§ WORK TASK: Using the data below, transcribe exactly everything from the line that contains "camera: 40 degrees left, 5 degrees down" down to the line that contains "(507, 333) = (533, 297): blue". Include both of those lines and none of the pictures.
>>>
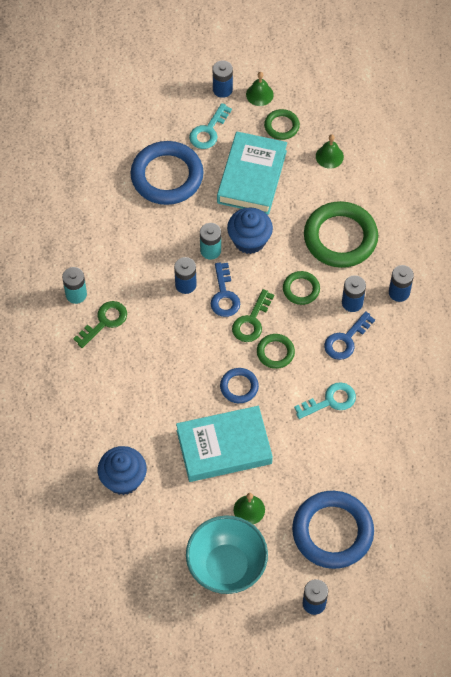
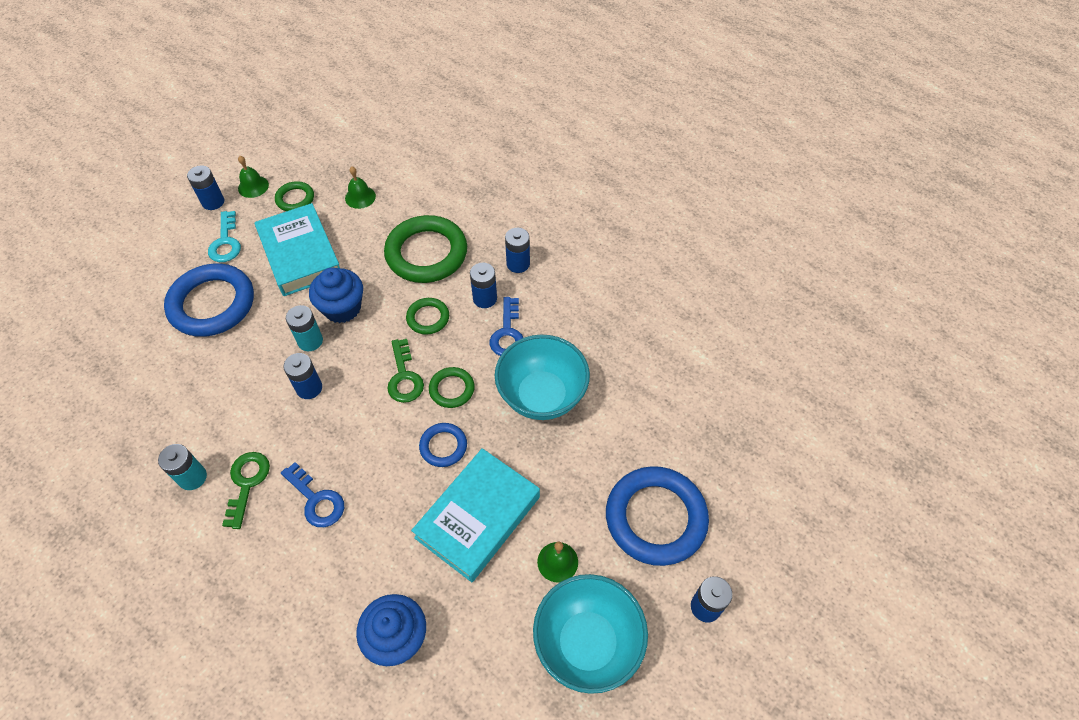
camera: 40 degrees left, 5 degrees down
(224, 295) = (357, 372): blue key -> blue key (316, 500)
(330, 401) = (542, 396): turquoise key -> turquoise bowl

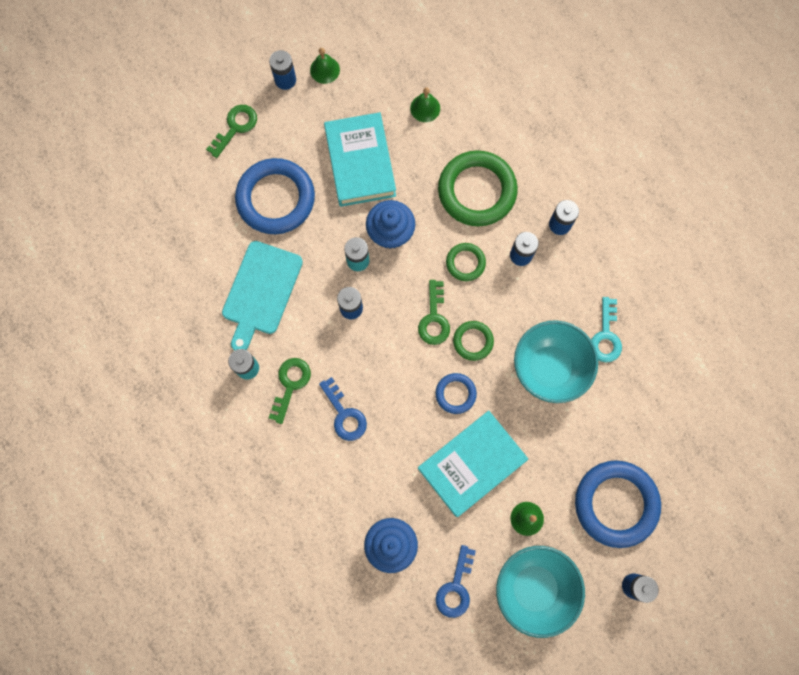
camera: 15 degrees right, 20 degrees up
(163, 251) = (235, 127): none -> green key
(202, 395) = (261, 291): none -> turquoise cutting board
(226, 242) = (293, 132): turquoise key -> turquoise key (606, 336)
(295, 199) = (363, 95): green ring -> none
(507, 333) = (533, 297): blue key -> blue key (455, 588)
<<<
>>>
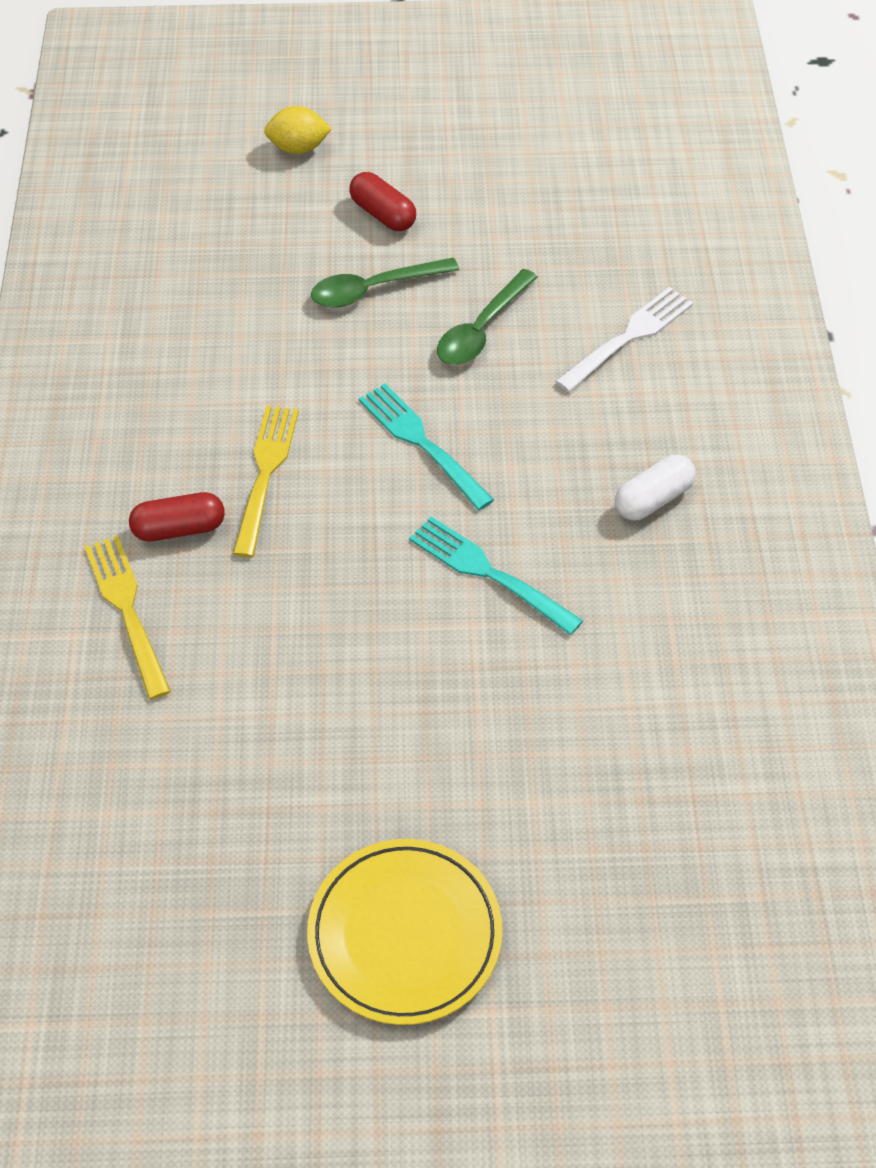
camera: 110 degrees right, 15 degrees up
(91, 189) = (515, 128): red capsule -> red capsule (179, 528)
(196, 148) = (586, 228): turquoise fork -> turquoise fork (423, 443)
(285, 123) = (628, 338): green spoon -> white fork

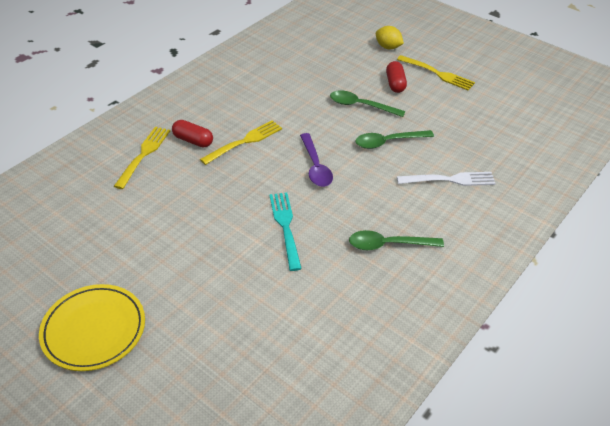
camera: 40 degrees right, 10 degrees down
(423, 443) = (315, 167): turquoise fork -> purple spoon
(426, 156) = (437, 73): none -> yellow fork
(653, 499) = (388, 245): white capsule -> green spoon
<<<
§ TASK RESULT:
camera: 40 degrees left, 5 degrees down
(224, 295) = (357, 372): blue key -> blue key (316, 500)
(330, 401) = (542, 396): turquoise key -> turquoise bowl

camera: 15 degrees right, 20 degrees up
(163, 251) = (235, 127): none -> green key
(202, 395) = (261, 291): none -> turquoise cutting board
(226, 242) = (293, 132): turquoise key -> turquoise key (606, 336)
(295, 199) = (363, 95): green ring -> none
(507, 333) = (533, 297): blue key -> blue key (455, 588)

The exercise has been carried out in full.